■ **TASK DESCRIPTION**
Nothing but the text of the records belongs in your answer: repeat all of it exactly and leave out the images.

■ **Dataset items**
*****

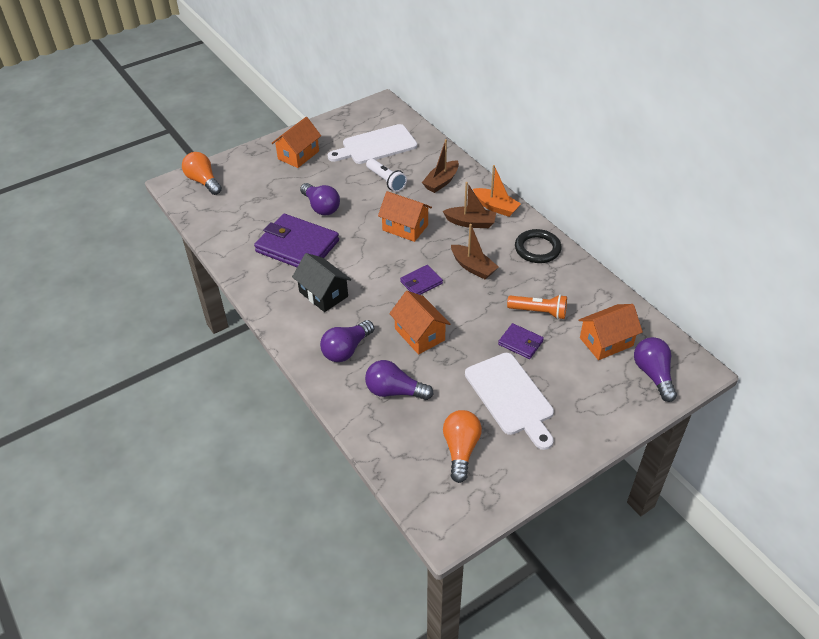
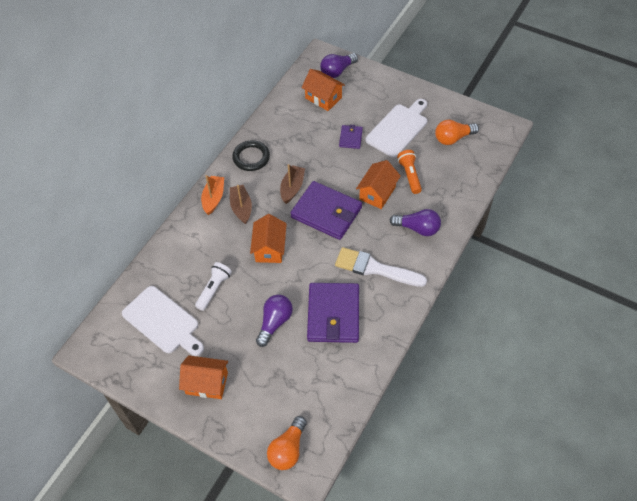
camera: 115 degrees left, 10 degrees up
black house [292,253,351,312] -> white brush [335,247,427,287]
purple light bulb [365,360,434,400] -> none
purple wallet [400,265,443,295] -> purple wallet [291,181,362,240], size x2.06
brown boat [422,139,459,193] -> none
orange flashlight [507,295,567,319] -> orange flashlight moved to [397,150,422,194]

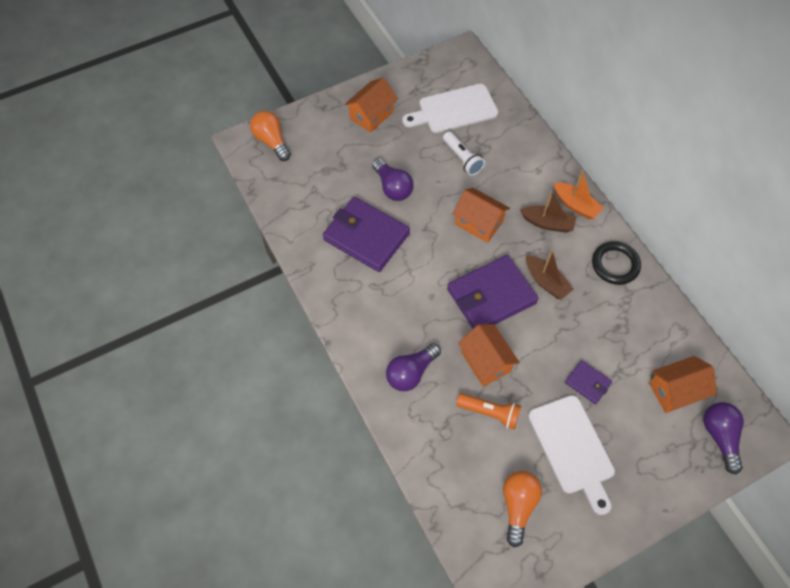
camera: 120 degrees right, 5 degrees up
white brush [335,247,427,287] -> none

*****

■ **EXPECTED ANSWER**
camera: 115 degrees left, 10 degrees up
black house [292,253,351,312] -> white brush [335,247,427,287]
purple light bulb [365,360,434,400] -> none
purple wallet [400,265,443,295] -> purple wallet [291,181,362,240], size x2.06
brown boat [422,139,459,193] -> none
orange flashlight [507,295,567,319] -> orange flashlight moved to [397,150,422,194]

camera: 120 degrees right, 5 degrees up
white brush [335,247,427,287] -> none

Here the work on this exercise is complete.